Data section:
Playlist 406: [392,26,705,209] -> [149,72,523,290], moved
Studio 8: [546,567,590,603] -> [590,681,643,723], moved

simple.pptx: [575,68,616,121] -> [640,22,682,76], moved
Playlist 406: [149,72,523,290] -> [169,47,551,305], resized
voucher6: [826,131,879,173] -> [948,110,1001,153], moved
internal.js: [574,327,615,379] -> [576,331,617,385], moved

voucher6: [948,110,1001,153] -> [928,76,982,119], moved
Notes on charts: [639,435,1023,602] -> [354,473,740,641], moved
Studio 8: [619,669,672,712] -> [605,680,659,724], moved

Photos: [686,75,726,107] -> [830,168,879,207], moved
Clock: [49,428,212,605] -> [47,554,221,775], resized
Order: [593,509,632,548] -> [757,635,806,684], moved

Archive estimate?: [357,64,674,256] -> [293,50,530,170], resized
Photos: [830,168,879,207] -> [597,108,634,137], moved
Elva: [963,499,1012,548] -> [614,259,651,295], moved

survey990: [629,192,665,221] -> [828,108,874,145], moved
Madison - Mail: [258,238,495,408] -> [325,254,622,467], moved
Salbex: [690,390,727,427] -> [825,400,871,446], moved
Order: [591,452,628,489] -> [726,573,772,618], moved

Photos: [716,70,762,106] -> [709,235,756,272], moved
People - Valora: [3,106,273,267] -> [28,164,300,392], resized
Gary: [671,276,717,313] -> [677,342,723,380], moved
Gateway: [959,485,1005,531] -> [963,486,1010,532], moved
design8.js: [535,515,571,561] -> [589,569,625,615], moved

Your task:
Only the lines from the one containing "voucher6: [948,110,1001,153] ->" through the final line above should be duplicated, exactly as they stand.

Worked solution:
voucher6: [948,110,1001,153] -> [928,76,982,119], moved
Notes on charts: [639,435,1023,602] -> [354,473,740,641], moved
Studio 8: [619,669,672,712] -> [605,680,659,724], moved

Photos: [686,75,726,107] -> [830,168,879,207], moved
Clock: [49,428,212,605] -> [47,554,221,775], resized
Order: [593,509,632,548] -> [757,635,806,684], moved

Archive estimate?: [357,64,674,256] -> [293,50,530,170], resized
Photos: [830,168,879,207] -> [597,108,634,137], moved
Elva: [963,499,1012,548] -> [614,259,651,295], moved

survey990: [629,192,665,221] -> [828,108,874,145], moved
Madison - Mail: [258,238,495,408] -> [325,254,622,467], moved
Salbex: [690,390,727,427] -> [825,400,871,446], moved
Order: [591,452,628,489] -> [726,573,772,618], moved

Photos: [716,70,762,106] -> [709,235,756,272], moved
People - Valora: [3,106,273,267] -> [28,164,300,392], resized
Gary: [671,276,717,313] -> [677,342,723,380], moved
Gateway: [959,485,1005,531] -> [963,486,1010,532], moved
design8.js: [535,515,571,561] -> [589,569,625,615], moved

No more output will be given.